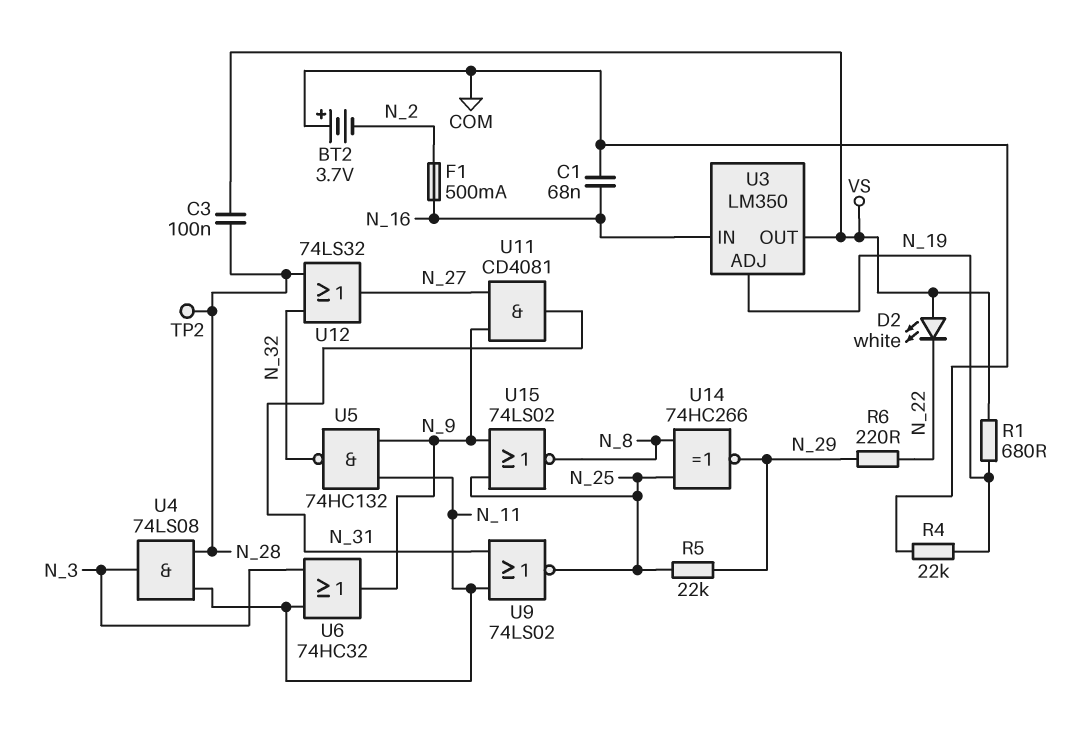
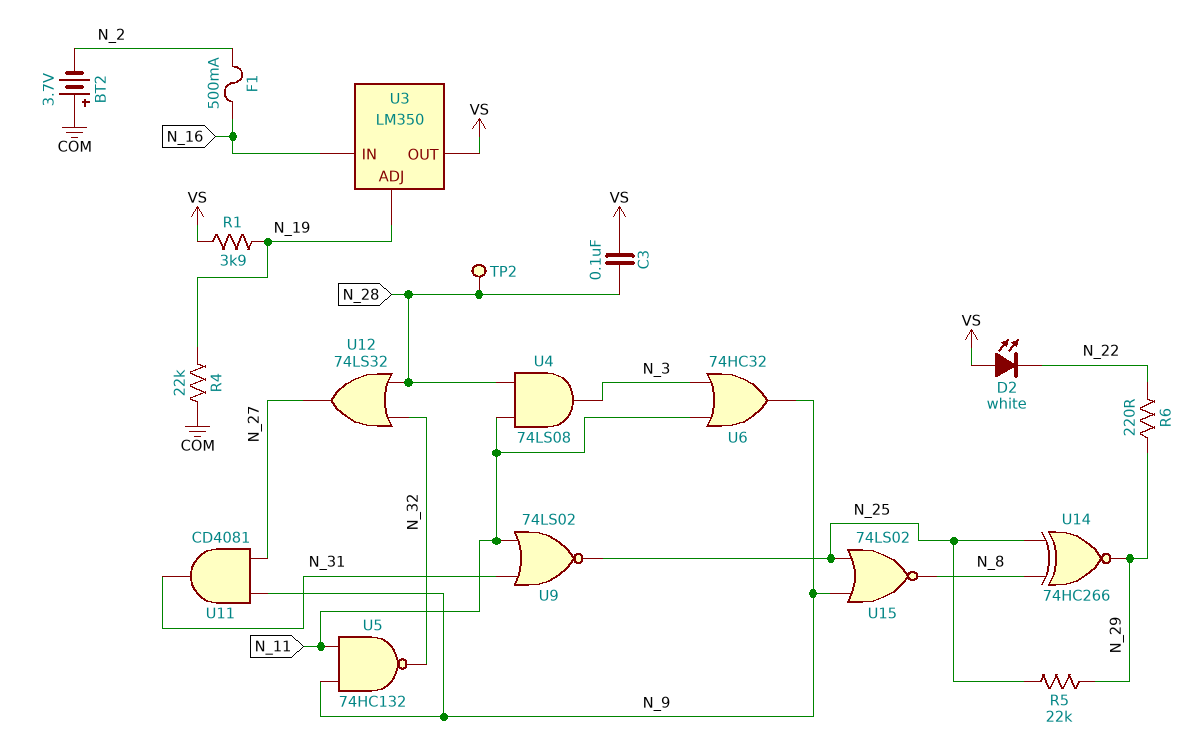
C1: 68nF (COM, N_16) -> none
R1: 680 (N_19, VS) -> 3.9k (N_19, VS)

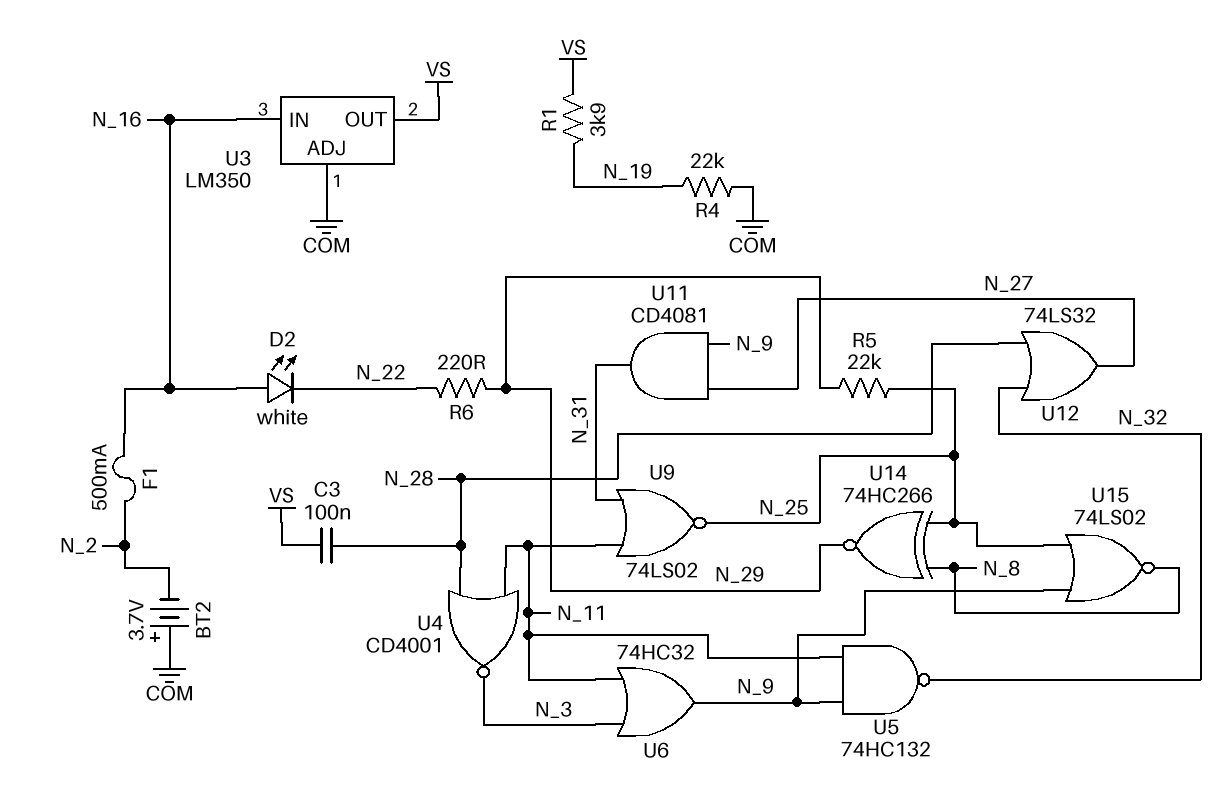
D2: LED white (A VS, K N_22) -> LED white (A N_16, K N_22)
TP2: test point (N_28) -> none
U3 pin ADJ: N_19 -> COM
U4: AND 74LS08 (in N_11, in N_28, out N_3) -> NOR CD4001 (in N_11, in N_28, out N_3)

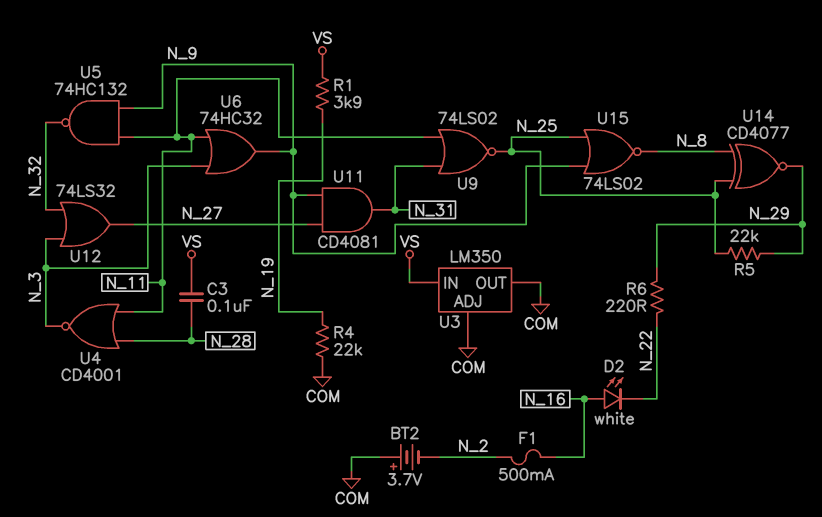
U3 pin IN: N_16 -> VS
U3 pin OUT: VS -> COM
U12: OR 74LS32 (in N_28, in N_32, out N_27) -> OR 74LS32 (in N_3, in N_32, out N_27)
U14: XNOR 74HC266 (in N_8, in N_25, out N_29) -> XNOR CD4077 (in N_8, in N_25, out N_29)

..........

■ **Exercise details**
Copy out exactly, without any pictures, the lines above that begin at the one with "U3 pin ADJ: N_19 -> COM" and end at the last line of the listing.

■ **Finished exercise**
U3 pin ADJ: N_19 -> COM
U4: AND 74LS08 (in N_11, in N_28, out N_3) -> NOR CD4001 (in N_11, in N_28, out N_3)

U3 pin IN: N_16 -> VS
U3 pin OUT: VS -> COM
U12: OR 74LS32 (in N_28, in N_32, out N_27) -> OR 74LS32 (in N_3, in N_32, out N_27)
U14: XNOR 74HC266 (in N_8, in N_25, out N_29) -> XNOR CD4077 (in N_8, in N_25, out N_29)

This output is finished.